● YOUR OBJECTIVE
Pictures do not belong in the copy, so please give every entry below again exactly.

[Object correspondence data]
----------

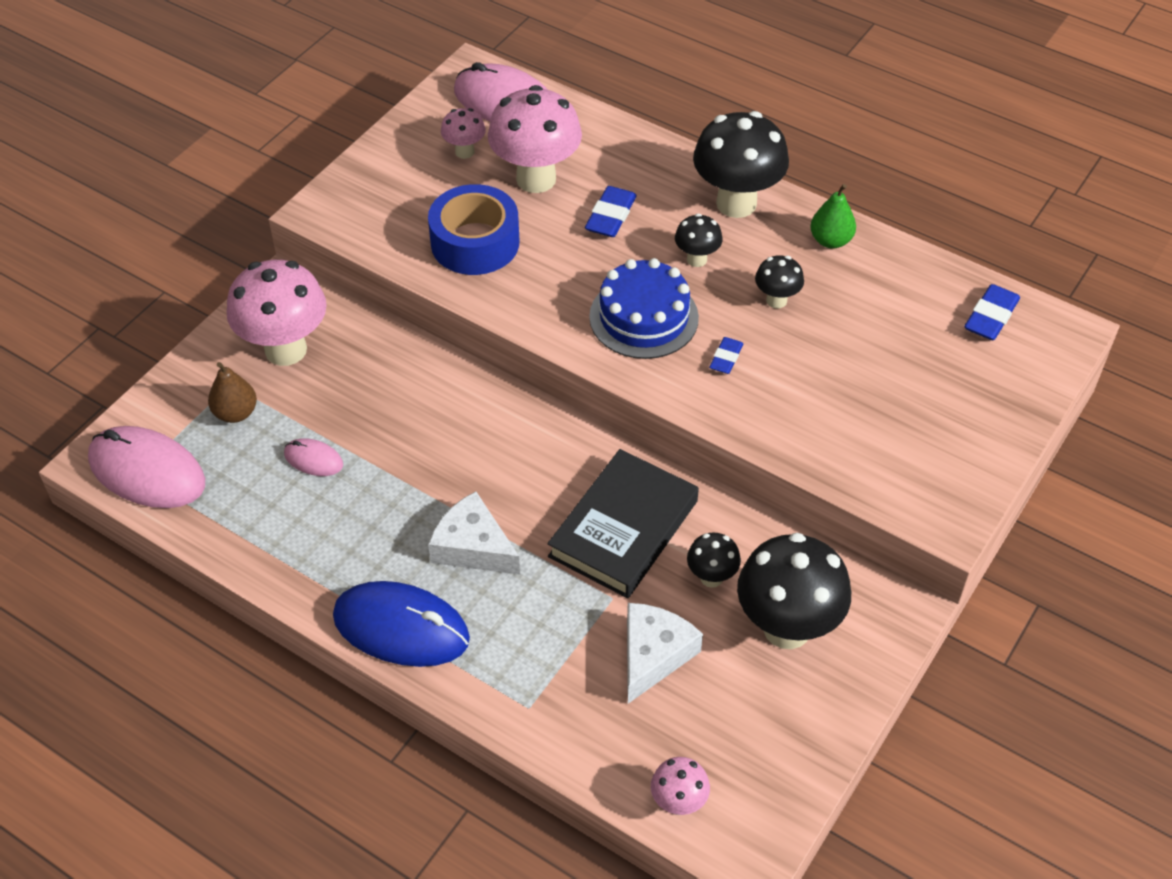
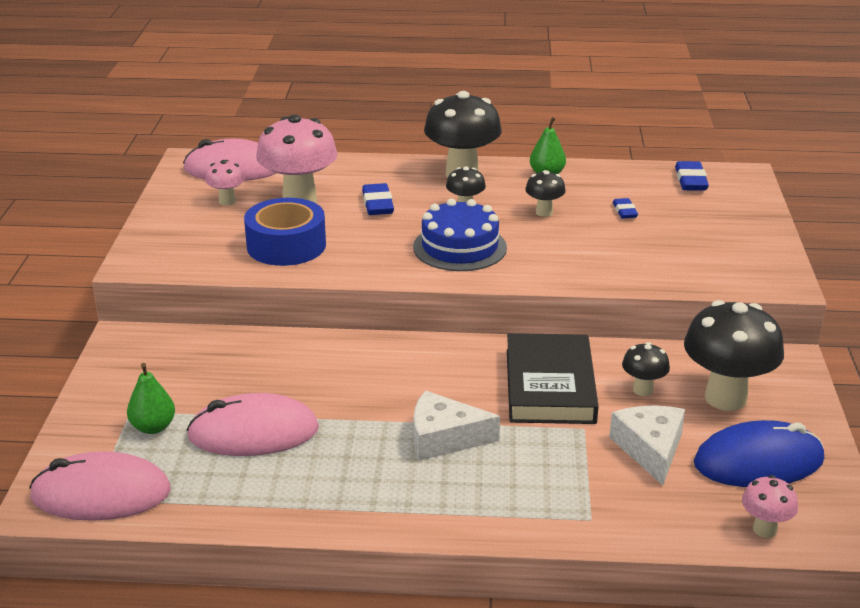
camera: 30 degrees left, 20 degrees down
(235, 413) = (153, 427): brown pear -> green pear
(286, 350) = (163, 374): pink mushroom -> none
(313, 459) = (253, 432): pink mouse -> pink mouse, size x2.06
(401, 628) = (435, 510): blue mouse -> blue mouse (758, 462)
(726, 358) = (542, 250): blue eraser -> blue eraser (624, 211)

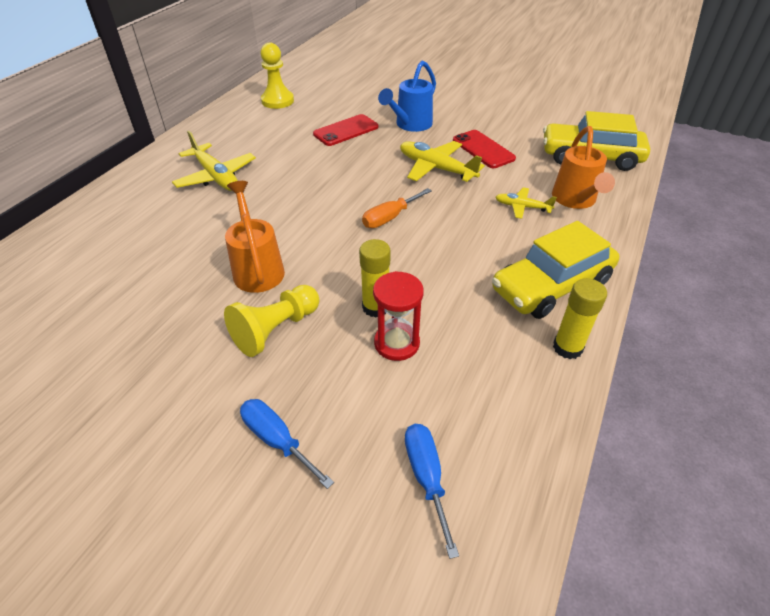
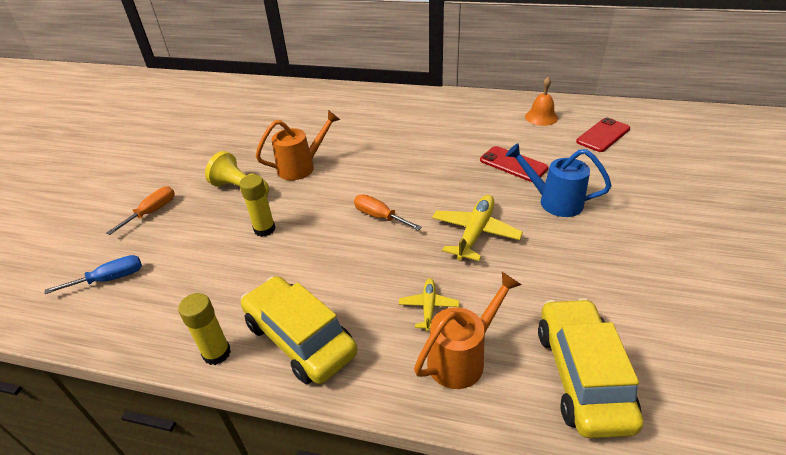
camera: 80 degrees right, 5 degrees down
(216, 176) = (405, 122): yellow plane -> none
(277, 101) = (541, 117): yellow pawn -> orange bell
(277, 440) = (152, 212): blue screwdriver -> orange screwdriver
(396, 343) = (227, 246): red hourglass -> none
(483, 149) = (536, 264): red phone -> red phone (603, 135)
(575, 200) = (462, 357): orange watering can -> orange watering can turned 150 degrees clockwise

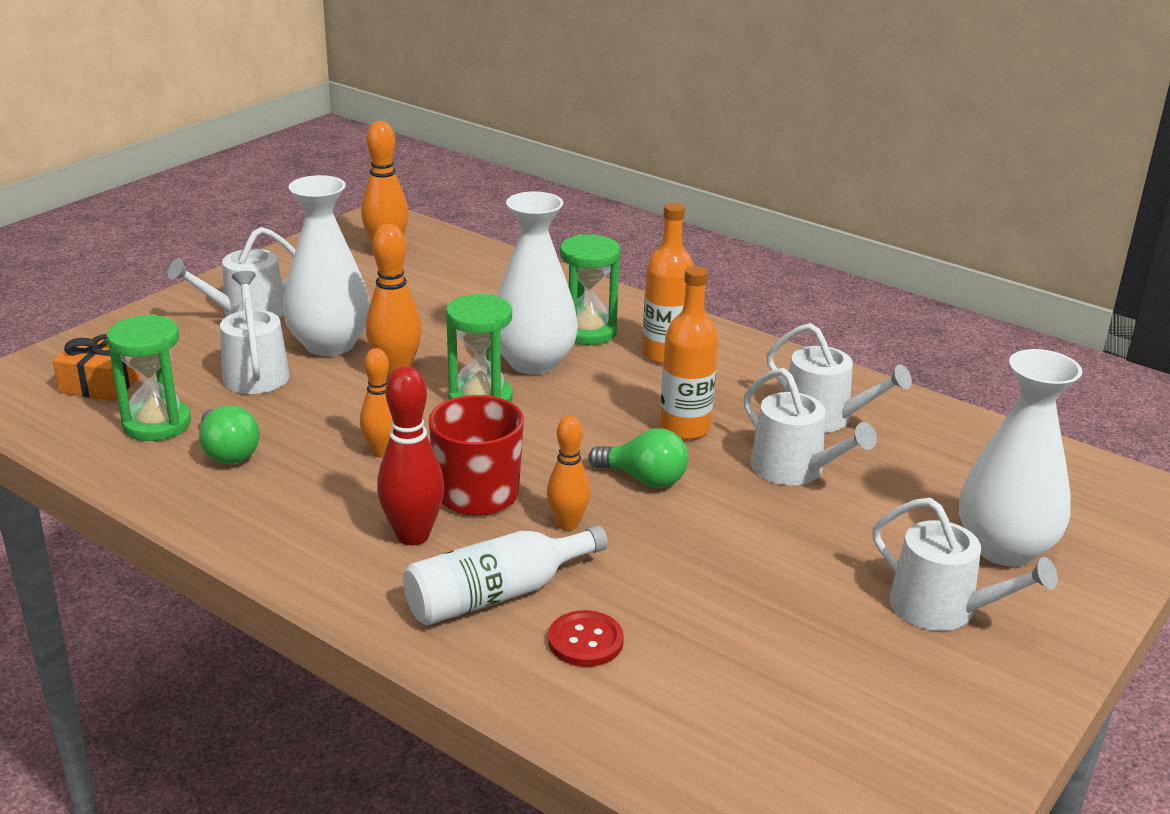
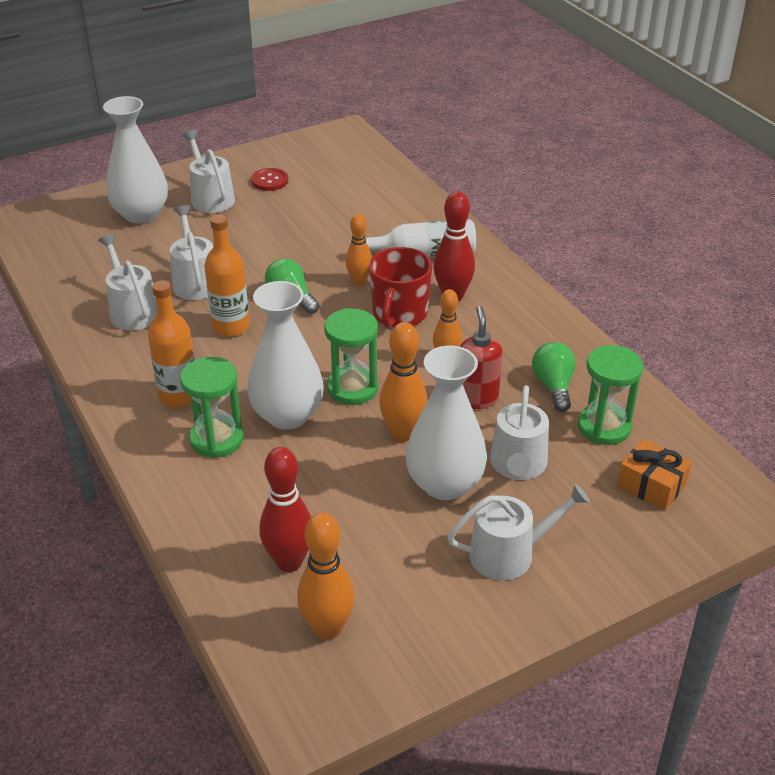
camera: 155 degrees left, 10 degrees up
(324, 420) = (477, 398): none -> red soap dispenser
(445, 276) = (289, 562): none -> red bowling pin
(585, 641) = (393, 224): red button -> red button (269, 181)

----------

● RESULT OF THE TASK
camera: 30 degrees left, 20 degrees down
(235, 413) = (153, 427): brown pear -> green pear
(286, 350) = (163, 374): pink mushroom -> none
(313, 459) = (253, 432): pink mouse -> pink mouse, size x2.06
(401, 628) = (435, 510): blue mouse -> blue mouse (758, 462)
(726, 358) = (542, 250): blue eraser -> blue eraser (624, 211)

camera: 80 degrees right, 5 degrees down
(216, 176) = (405, 122): yellow plane -> none
(277, 101) = (541, 117): yellow pawn -> orange bell
(277, 440) = (152, 212): blue screwdriver -> orange screwdriver
(396, 343) = (227, 246): red hourglass -> none
(483, 149) = (536, 264): red phone -> red phone (603, 135)
(575, 200) = (462, 357): orange watering can -> orange watering can turned 150 degrees clockwise

camera: 155 degrees left, 10 degrees up
(324, 420) = (477, 398): none -> red soap dispenser
(445, 276) = (289, 562): none -> red bowling pin
(585, 641) = (393, 224): red button -> red button (269, 181)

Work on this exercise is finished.